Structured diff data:
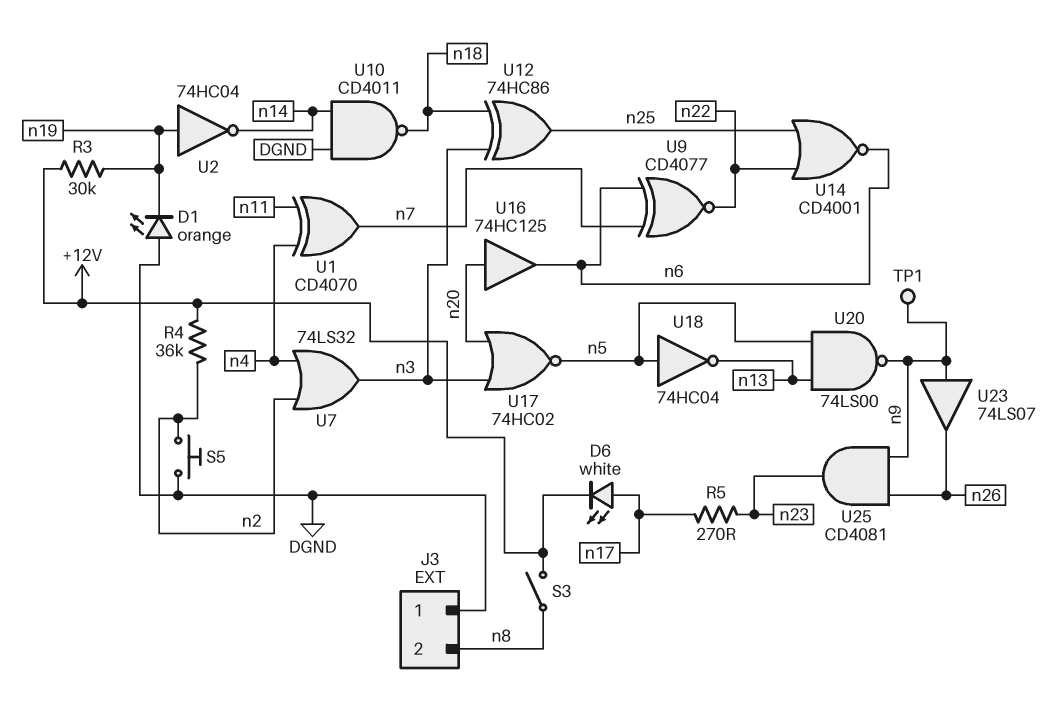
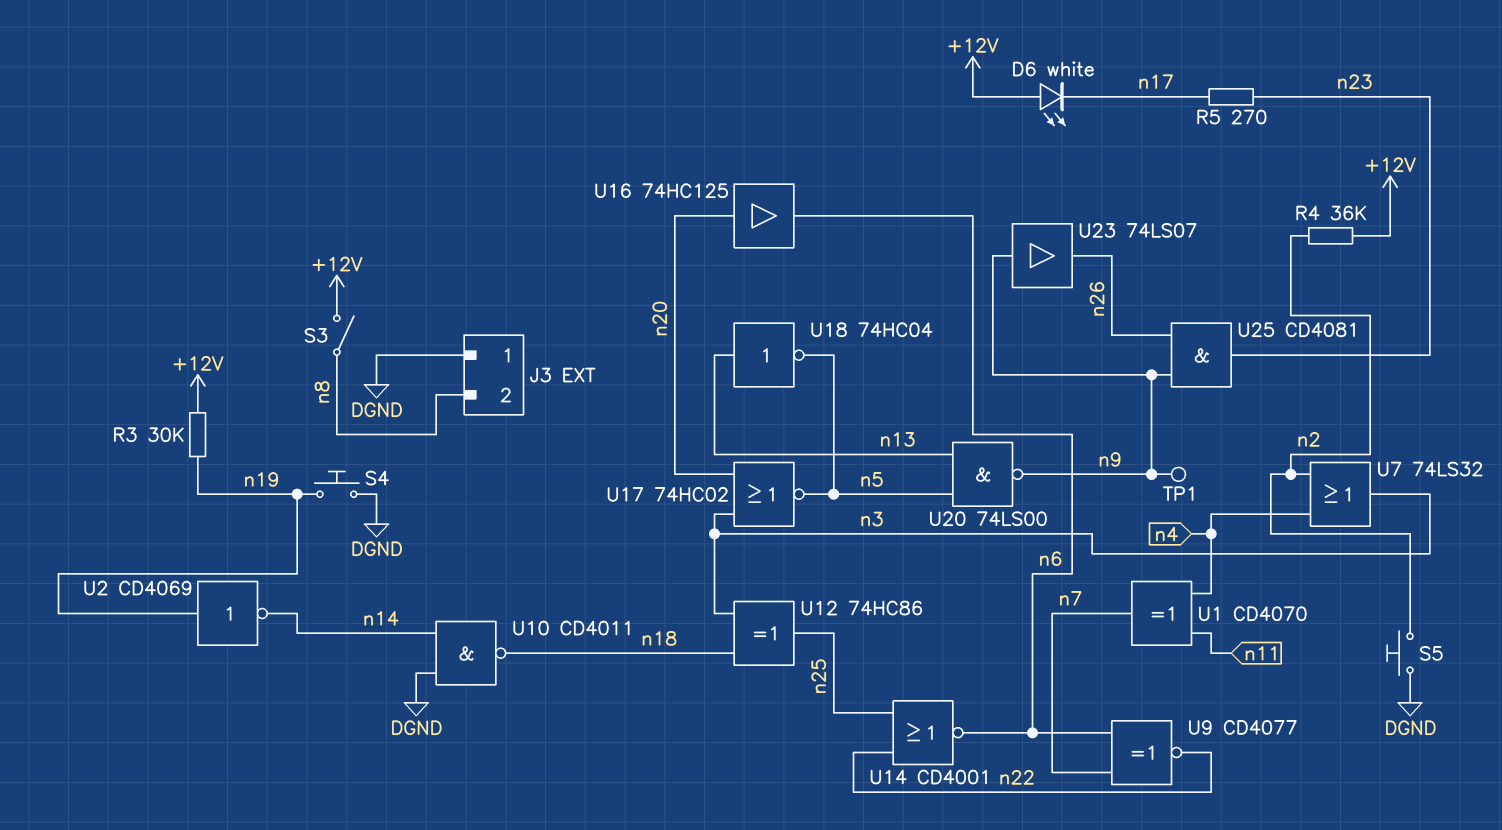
D1: LED orange (A DGND, K n19) -> none
D6: LED white (A n17, K +12V) -> LED white (A +12V, K n17)
S4: none -> button (DGND, n19)
U2: NOT 74HC04 (in n19, out n14) -> NOT CD4069 (in n19, out n14)
U18: NOT 74HC04 (in n5, out n13) -> NOT 74HC04 (in n13, out n5)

- Task goal:
A copy of each line in the data above that holds the string "none" is needed.

- Task result:
D1: LED orange (A DGND, K n19) -> none
S4: none -> button (DGND, n19)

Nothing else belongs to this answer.